* [Stored data]

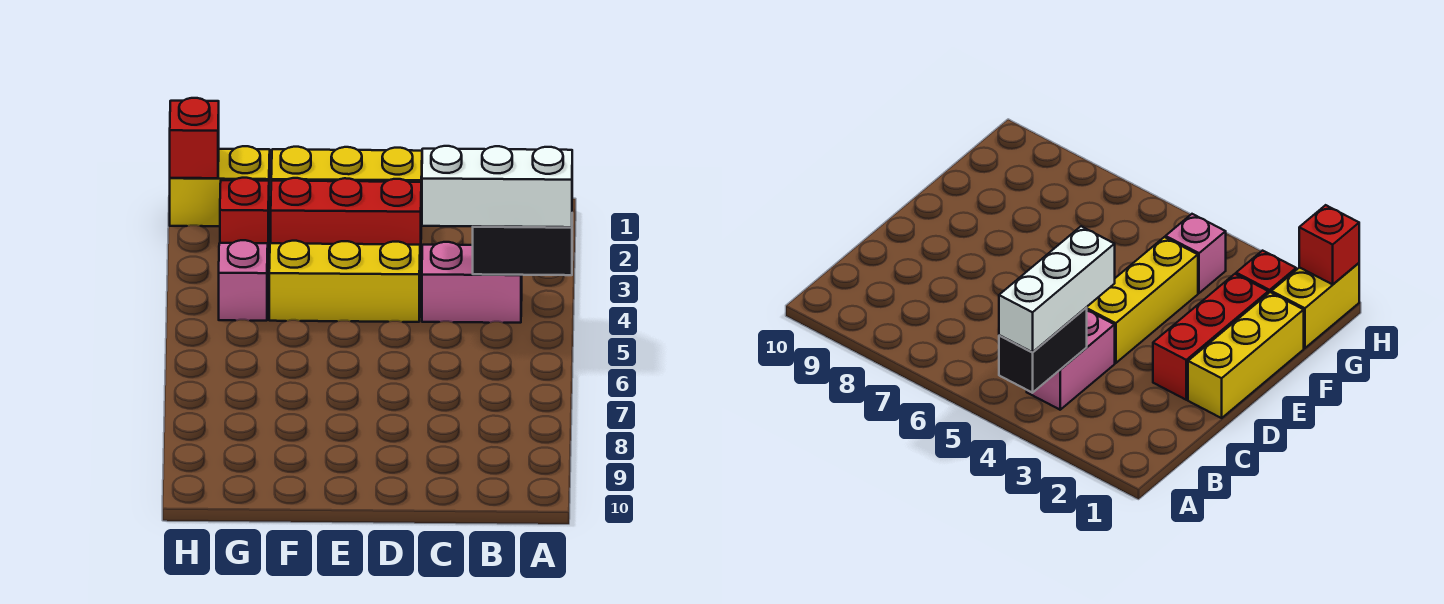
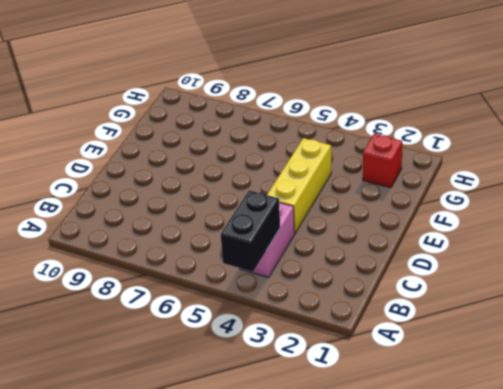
none -> yellow 1x3 brick [271,147,422,223]
none -> red 1x3 brick [271,178,421,259]

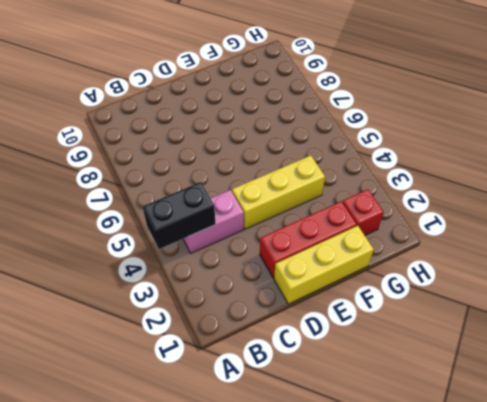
none -> yellow 1x2 brick [170,146,270,226]
none -> pink 1x1 brick [219,240,268,321]

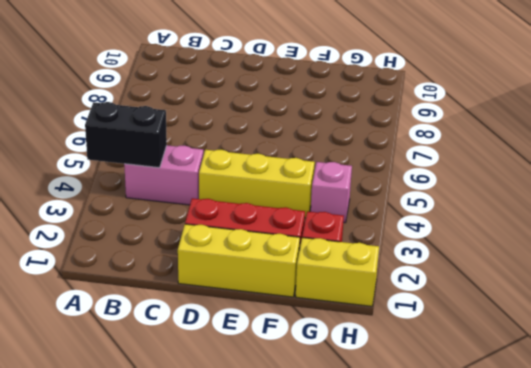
none -> red 1x1 brick [170,98,219,178]
none -> white 1x3 brick [422,146,572,227]

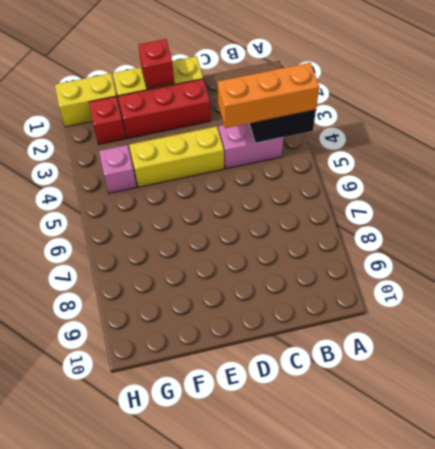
orange 1x3 brick [218,63,319,128] -> white 1x3 brick [422,146,572,227]
red 1x1 brick [138,39,174,89] -> red 1x1 brick moved to [170,98,219,178]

* [Work instruction] Could you set down exactly, and only, the lines from the line containing "none -> pink 1x1 brick [219,240,268,321]" through the last line of the records, both included, without the pictures?

* [Answer]
none -> pink 1x1 brick [219,240,268,321]

none -> red 1x1 brick [170,98,219,178]
none -> white 1x3 brick [422,146,572,227]

orange 1x3 brick [218,63,319,128] -> white 1x3 brick [422,146,572,227]
red 1x1 brick [138,39,174,89] -> red 1x1 brick moved to [170,98,219,178]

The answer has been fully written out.